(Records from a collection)
□ □ □
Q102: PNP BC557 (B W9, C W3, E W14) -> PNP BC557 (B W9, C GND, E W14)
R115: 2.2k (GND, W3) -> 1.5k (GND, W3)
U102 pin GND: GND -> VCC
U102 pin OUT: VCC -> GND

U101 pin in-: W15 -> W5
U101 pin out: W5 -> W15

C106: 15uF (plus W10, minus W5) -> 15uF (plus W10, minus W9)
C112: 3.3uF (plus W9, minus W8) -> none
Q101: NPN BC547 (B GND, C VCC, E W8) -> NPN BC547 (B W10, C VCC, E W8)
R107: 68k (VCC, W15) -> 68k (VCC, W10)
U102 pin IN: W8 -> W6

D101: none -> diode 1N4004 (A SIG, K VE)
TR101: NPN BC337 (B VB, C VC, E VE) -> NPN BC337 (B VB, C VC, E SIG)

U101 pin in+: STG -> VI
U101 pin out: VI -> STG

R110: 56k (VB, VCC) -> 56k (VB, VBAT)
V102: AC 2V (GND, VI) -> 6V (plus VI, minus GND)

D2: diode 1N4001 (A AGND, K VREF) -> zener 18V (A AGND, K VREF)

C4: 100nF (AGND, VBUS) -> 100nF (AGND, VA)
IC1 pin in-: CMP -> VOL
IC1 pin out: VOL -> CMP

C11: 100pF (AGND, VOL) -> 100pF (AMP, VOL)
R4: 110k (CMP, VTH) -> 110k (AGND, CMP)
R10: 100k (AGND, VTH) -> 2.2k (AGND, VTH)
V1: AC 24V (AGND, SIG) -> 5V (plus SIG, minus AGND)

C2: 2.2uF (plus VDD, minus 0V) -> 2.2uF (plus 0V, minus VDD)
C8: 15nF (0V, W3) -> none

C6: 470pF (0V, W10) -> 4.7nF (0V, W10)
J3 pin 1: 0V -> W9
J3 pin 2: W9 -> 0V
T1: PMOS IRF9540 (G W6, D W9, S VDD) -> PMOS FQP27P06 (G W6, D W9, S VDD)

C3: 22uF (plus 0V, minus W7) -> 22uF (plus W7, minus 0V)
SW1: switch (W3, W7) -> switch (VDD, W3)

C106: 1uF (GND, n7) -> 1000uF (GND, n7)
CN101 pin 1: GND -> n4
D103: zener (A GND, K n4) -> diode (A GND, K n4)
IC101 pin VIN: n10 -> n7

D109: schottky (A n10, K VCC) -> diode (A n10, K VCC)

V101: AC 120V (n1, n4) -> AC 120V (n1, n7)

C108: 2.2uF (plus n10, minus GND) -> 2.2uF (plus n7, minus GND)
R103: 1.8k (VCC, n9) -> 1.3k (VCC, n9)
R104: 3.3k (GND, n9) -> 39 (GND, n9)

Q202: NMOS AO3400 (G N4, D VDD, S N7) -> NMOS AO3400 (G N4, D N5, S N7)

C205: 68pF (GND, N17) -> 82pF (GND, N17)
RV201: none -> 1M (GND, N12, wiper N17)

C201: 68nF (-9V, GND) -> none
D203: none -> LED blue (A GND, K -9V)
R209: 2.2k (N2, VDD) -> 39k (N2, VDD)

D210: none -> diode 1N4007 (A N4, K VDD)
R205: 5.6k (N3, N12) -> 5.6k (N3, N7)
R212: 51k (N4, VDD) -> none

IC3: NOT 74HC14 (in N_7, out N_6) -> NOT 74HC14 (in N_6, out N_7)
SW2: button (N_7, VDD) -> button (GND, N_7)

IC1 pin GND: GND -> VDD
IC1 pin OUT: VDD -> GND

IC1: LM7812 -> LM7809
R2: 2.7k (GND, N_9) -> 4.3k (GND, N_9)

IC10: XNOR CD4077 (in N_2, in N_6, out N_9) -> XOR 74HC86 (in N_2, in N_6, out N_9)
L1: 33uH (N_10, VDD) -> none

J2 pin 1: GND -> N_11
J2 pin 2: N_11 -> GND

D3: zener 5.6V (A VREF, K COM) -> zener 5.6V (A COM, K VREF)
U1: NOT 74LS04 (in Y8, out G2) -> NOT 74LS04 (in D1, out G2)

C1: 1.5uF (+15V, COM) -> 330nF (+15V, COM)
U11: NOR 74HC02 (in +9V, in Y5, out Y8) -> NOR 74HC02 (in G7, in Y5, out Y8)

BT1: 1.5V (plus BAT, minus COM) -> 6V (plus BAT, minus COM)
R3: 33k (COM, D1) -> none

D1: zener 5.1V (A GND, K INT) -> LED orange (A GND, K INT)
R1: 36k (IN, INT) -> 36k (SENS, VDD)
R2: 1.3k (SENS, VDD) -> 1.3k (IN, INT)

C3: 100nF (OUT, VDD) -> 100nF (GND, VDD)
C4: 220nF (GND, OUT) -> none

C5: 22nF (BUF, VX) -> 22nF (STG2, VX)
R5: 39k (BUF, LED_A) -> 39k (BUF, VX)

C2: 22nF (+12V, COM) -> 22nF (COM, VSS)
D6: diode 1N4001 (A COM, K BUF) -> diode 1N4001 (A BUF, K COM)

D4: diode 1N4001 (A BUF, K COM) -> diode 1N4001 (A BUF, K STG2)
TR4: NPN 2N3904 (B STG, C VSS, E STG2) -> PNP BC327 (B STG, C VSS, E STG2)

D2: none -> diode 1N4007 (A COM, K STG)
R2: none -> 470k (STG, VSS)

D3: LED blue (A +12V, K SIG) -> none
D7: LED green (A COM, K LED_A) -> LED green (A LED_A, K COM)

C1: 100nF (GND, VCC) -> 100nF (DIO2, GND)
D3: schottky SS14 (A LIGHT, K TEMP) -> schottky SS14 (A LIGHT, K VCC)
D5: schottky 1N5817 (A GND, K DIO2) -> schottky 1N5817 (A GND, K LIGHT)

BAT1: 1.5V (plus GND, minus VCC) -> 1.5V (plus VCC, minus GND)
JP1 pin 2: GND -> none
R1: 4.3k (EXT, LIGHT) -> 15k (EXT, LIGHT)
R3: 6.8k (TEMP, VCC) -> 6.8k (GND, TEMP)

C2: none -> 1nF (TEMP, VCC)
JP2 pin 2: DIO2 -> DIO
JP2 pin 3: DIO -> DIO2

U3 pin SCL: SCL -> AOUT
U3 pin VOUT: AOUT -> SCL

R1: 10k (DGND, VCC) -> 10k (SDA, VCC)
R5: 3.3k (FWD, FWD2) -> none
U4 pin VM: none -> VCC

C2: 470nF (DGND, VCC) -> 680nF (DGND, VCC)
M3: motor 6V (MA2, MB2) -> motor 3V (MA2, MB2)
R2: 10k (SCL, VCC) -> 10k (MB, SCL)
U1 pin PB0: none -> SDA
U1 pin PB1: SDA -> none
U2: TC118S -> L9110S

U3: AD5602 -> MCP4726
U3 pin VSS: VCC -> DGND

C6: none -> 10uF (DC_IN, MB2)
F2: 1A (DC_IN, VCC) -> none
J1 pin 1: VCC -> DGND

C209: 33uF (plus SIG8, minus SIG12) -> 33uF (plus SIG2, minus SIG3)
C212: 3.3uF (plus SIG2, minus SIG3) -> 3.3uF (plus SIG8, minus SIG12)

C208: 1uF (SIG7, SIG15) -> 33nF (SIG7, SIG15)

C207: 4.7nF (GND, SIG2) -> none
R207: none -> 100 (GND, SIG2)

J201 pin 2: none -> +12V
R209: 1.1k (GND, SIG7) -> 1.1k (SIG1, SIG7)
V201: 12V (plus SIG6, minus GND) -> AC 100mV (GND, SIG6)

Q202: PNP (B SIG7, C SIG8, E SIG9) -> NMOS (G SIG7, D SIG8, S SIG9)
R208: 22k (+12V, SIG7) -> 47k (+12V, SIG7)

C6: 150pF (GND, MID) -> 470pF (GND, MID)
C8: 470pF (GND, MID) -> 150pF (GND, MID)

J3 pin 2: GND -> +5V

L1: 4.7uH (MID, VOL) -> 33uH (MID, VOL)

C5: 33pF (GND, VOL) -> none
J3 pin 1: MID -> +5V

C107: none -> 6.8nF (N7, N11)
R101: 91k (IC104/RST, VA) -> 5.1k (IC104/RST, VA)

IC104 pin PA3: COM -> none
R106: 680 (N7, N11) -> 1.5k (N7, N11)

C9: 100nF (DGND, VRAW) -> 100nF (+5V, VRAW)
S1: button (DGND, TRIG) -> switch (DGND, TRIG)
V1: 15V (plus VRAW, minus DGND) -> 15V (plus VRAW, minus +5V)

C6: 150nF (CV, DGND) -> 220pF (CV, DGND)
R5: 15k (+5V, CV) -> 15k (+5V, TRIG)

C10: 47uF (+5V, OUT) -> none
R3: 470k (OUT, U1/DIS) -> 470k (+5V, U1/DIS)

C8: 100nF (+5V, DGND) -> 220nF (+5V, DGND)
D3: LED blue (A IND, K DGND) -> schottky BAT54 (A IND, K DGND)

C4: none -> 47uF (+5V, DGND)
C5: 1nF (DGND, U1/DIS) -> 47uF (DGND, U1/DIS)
□ □ □
What you are asked to do> If a line of the data above contains "switch", copy it out.

Task response>
SW1: switch (W3, W7) -> switch (VDD, W3)
S1: button (DGND, TRIG) -> switch (DGND, TRIG)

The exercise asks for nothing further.